▸ **WHAT YOU WILL DO**
The answer is a number and only a number: how many lines of the data include the string "arrow"?

(Geometric shape edit sequences)
☆ ☆ ☆ ☆ ☆
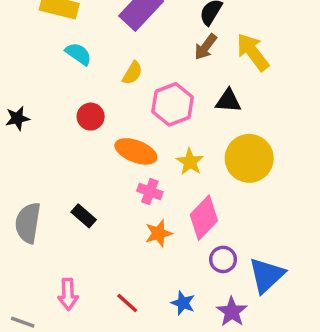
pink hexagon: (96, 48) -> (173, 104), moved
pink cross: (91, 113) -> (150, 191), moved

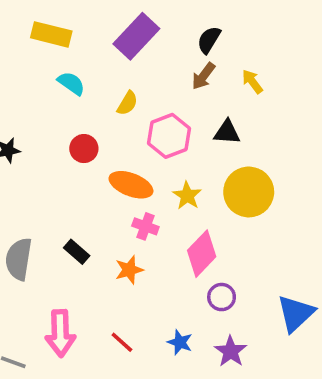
yellow arrow: (253, 52) -> (252, 81), size x0.6
orange star: (159, 233) -> (129, 270), moved
blue triangle: (267, 275) -> (296, 313), moved
pink arrow: (68, 294) -> (60, 333), size x1.4

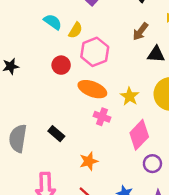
brown arrow: (203, 76) -> (140, 31), moved
yellow semicircle: (127, 103) -> (76, 30), moved
pink hexagon: (169, 136) -> (95, 52), moved
orange star: (129, 270) -> (89, 161), moved

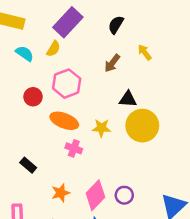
yellow semicircle: (76, 30) -> (53, 49), moved
black triangle: (156, 54) -> (128, 99), moved
yellow star: (130, 96) -> (101, 128), turned -30
pink diamond: (139, 135) -> (95, 195), moved

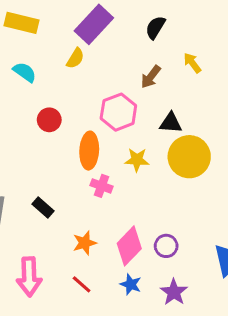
cyan semicircle: (25, 54) -> (25, 72), moved
pink hexagon: (67, 84) -> (118, 112), moved
orange ellipse: (64, 121) -> (89, 151), turned 72

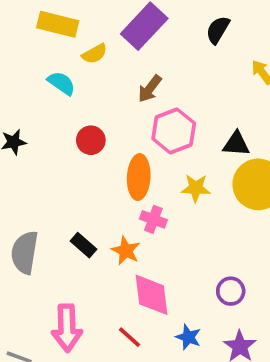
yellow semicircle: (75, 58) -> (95, 54), moved, turned 30
brown arrow: (151, 77) -> (150, 89), moved
orange star: (85, 243) -> (126, 251), moved, turned -30
pink diamond: (129, 246) -> (152, 295), moved, turned -51

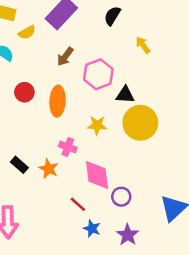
pink hexagon: (174, 131) -> (98, 74), moved
orange ellipse: (139, 177) -> (58, 101), moved
pink diamond: (152, 295) -> (97, 175), moved
red line: (129, 337) -> (78, 204), moved

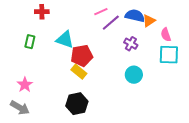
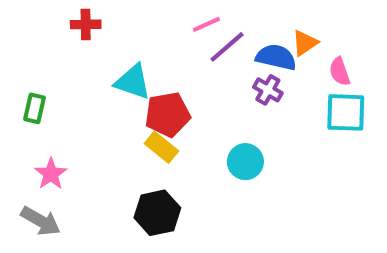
blue semicircle: (135, 16) -> (276, 57), moved
green rectangle: (30, 42) -> (34, 108), moved
cyan circle: (134, 75) -> (245, 162), moved

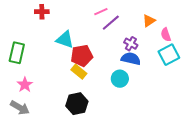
blue semicircle: (276, 57) -> (131, 59), moved
green rectangle: (34, 108) -> (17, 53), size x1.5
cyan square: (346, 112) -> (169, 55), turned -30

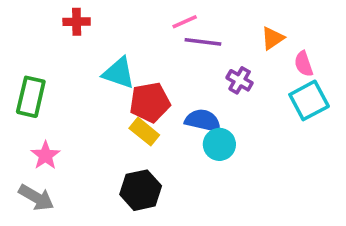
purple line: (111, 23) -> (203, 42), turned 48
blue semicircle: (131, 59) -> (203, 121), moved

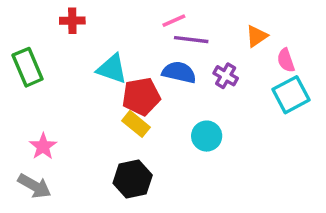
green rectangle: (31, 97) -> (28, 67), moved, turned -36
blue semicircle: (203, 121) -> (179, 72), moved

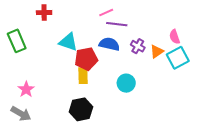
orange triangle: (257, 36) -> (157, 51), moved
yellow rectangle: (136, 124) -> (83, 76), turned 49

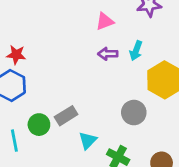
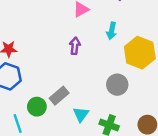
purple arrow: (108, 54) -> (75, 46), moved, turned 105

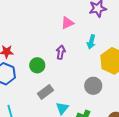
green circle: (37, 107) -> (37, 65), moved

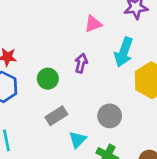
cyan arrow: (91, 42) -> (124, 52), size x1.5
gray circle: (93, 86) -> (110, 116), moved

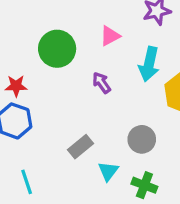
purple arrow: (81, 63) -> (102, 83), turned -42
green circle: (48, 79) -> (57, 49), moved, size x1.5

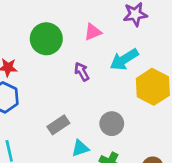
cyan arrow: (149, 64) -> (124, 59), turned 40
cyan triangle: (108, 171) -> (80, 148), turned 30

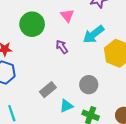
pink triangle: (93, 32) -> (67, 16), turned -40

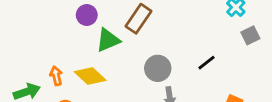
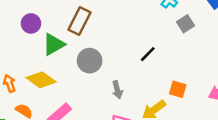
gray circle: (158, 68) -> (90, 61), moved

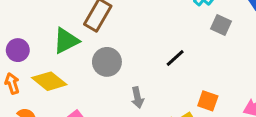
purple circle: (31, 23) -> (18, 50), moved
gray square: (185, 24) -> (221, 25), turned -36

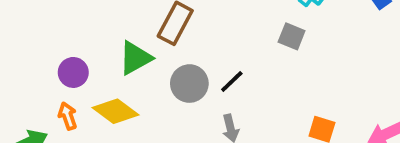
gray square: (221, 25) -> (292, 36), moved
black line: (175, 58) -> (232, 82), moved

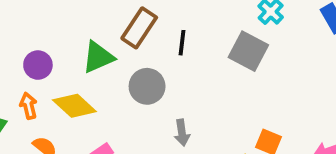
gray square: (292, 36) -> (248, 51), size x1.5
black line: (232, 82) -> (182, 43), moved, turned -45

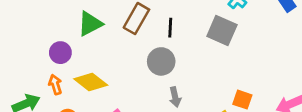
green triangle: (98, 57) -> (90, 24), moved
gray circle: (147, 86) -> (161, 61), moved

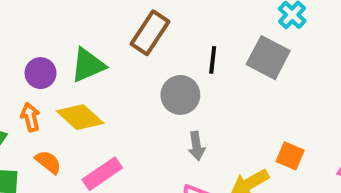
green triangle: (90, 24) -> (88, 65), moved
black line: (170, 28) -> (213, 60), moved

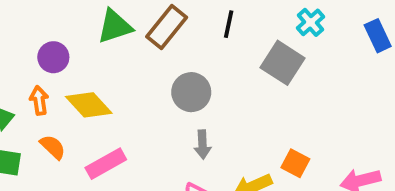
black line: (213, 60) -> (229, 24), moved
green triangle: (88, 65) -> (115, 26), moved

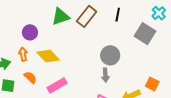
gray circle: (191, 92) -> (110, 55), moved

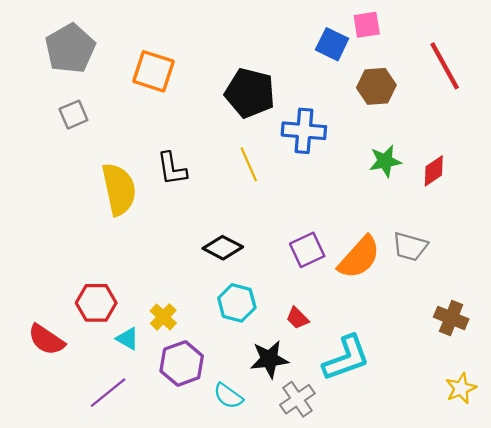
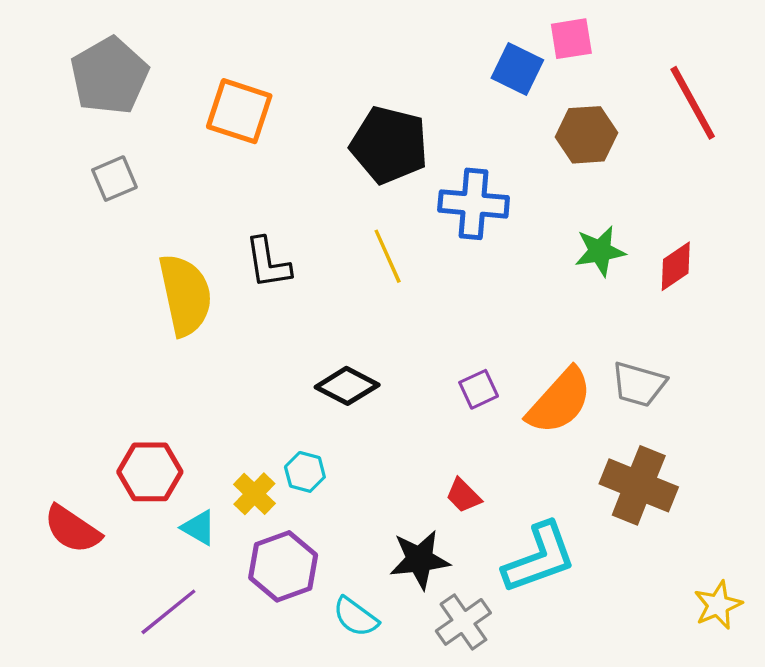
purple square: (307, 250) -> (479, 389), size x0.7
cyan hexagon: (237, 303) -> (305, 472), moved, size x0.7
brown cross: (451, 318) -> (639, 485), moved, size x1.4

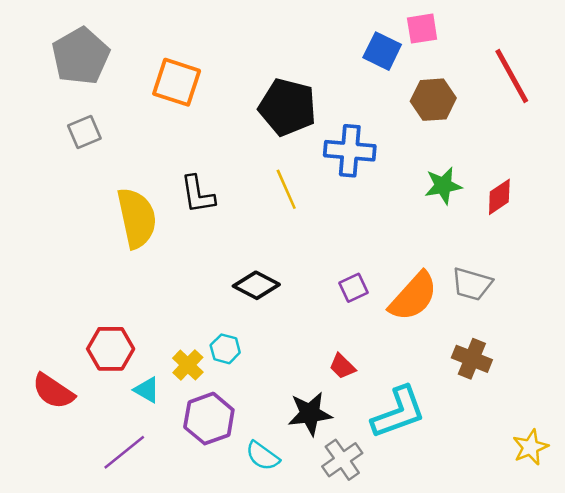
brown cross: (639, 485) -> (472, 359), size x0.7

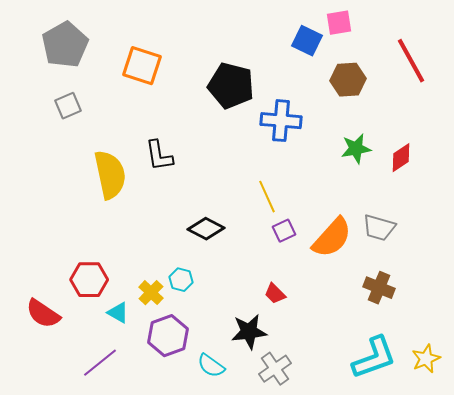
yellow line: (286, 189) -> (267, 197), moved
cyan L-shape: (398, 412) -> (374, 358), moved

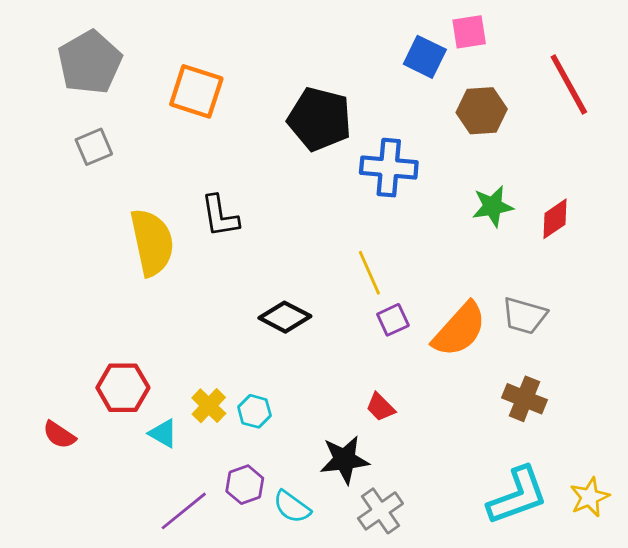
cyan hexagon: (181, 280) -> (254, 411), moved
red semicircle: (43, 314) -> (59, 435), size x0.7
purple hexagon: (168, 336) -> (245, 485), moved, size x0.7
purple line: (100, 363) -> (184, 511), moved

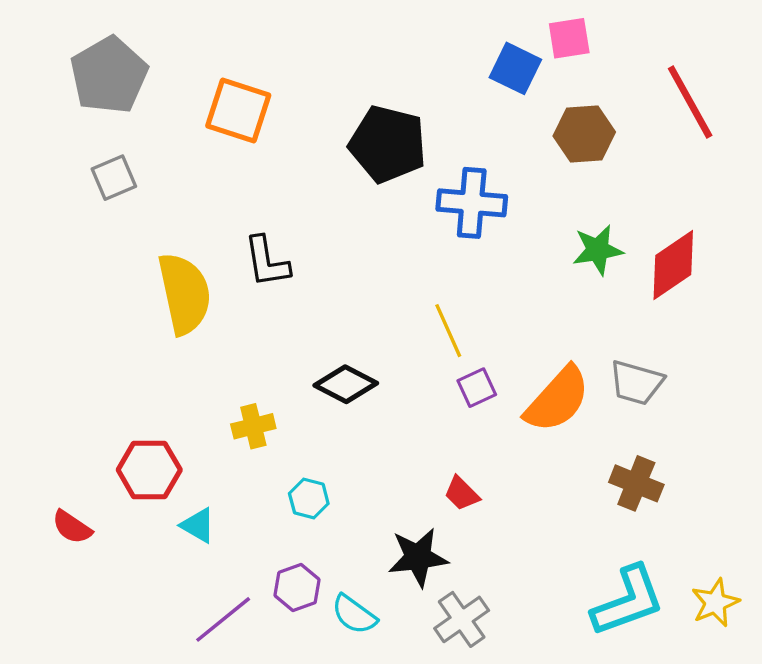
red diamond: (555, 219) -> (673, 265), size x1.4
yellow cross: (209, 406) -> (253, 426), moved, turned 32

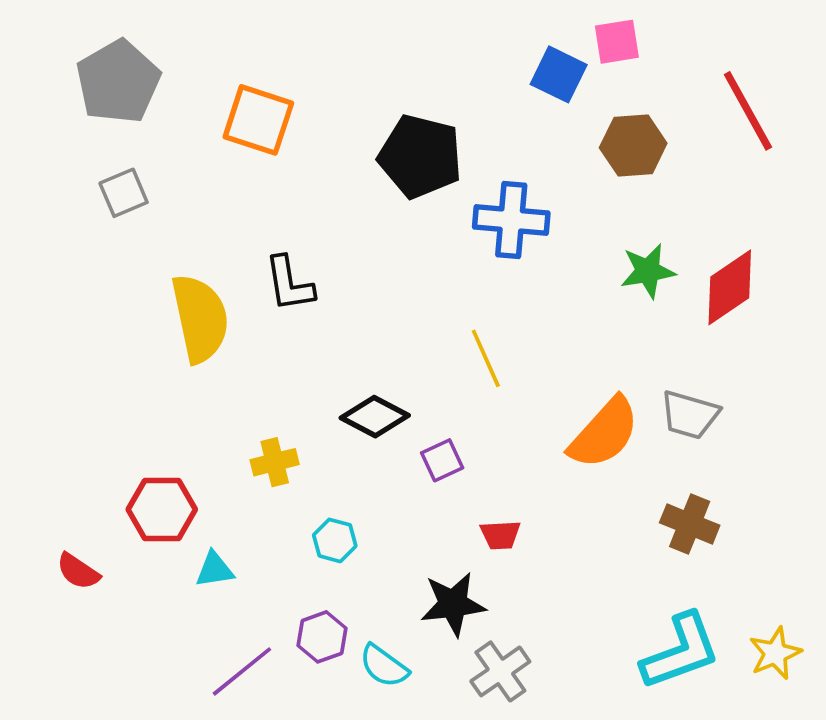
purple square: (477, 388) -> (442, 460), moved
red trapezoid: (462, 493) -> (500, 535), turned -48
cyan triangle: (198, 525) -> (215, 570), turned -39

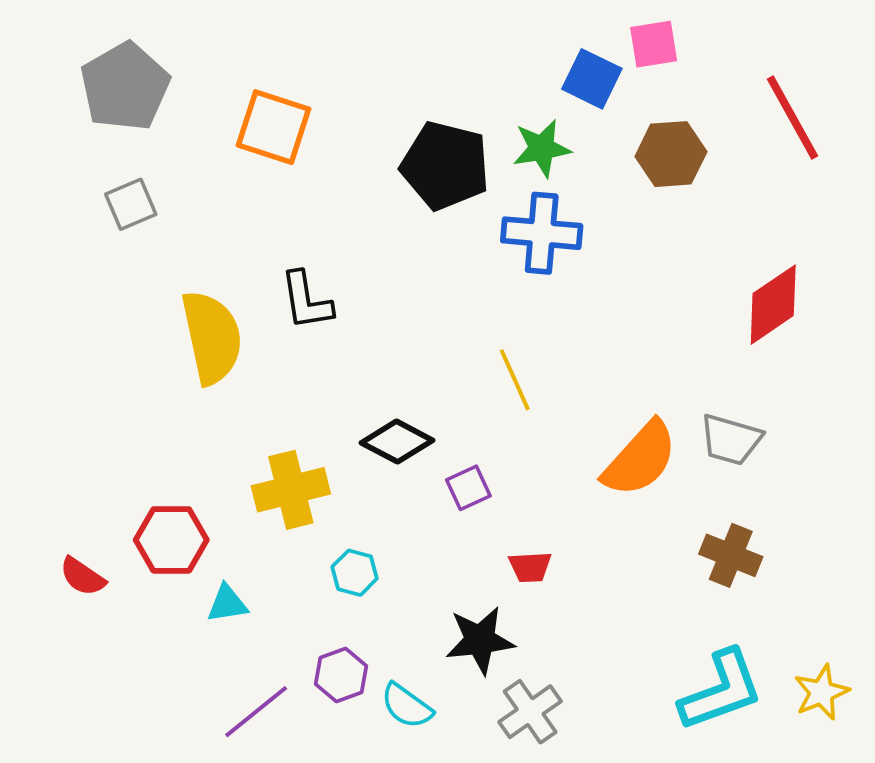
green star: (648, 271) -> (542, 148), moved
yellow cross: (275, 462) -> (291, 490), size x1.5
red semicircle: (78, 571) -> (82, 577), moved

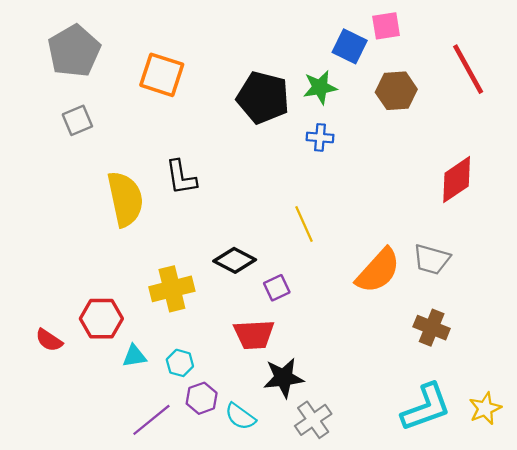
blue cross: (542, 233) -> (320, 137), size x0.6
red trapezoid: (530, 567) -> (254, 334), moved, size x1.6
cyan hexagon: (355, 573) -> (180, 363), moved

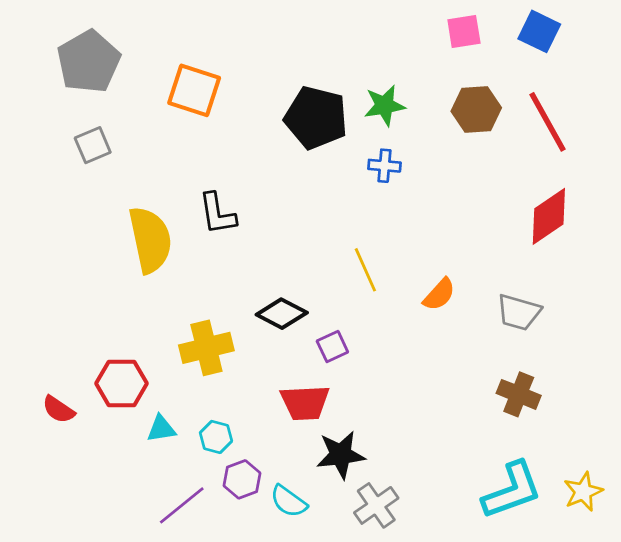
blue square: (350, 46) -> (539, 31), moved
red line: (468, 69) -> (547, 122), moved
orange semicircle: (378, 271) -> (439, 294), moved, size x0.6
☆ ☆ ☆ ☆ ☆
▸ **PROBLEM SOLUTION**
8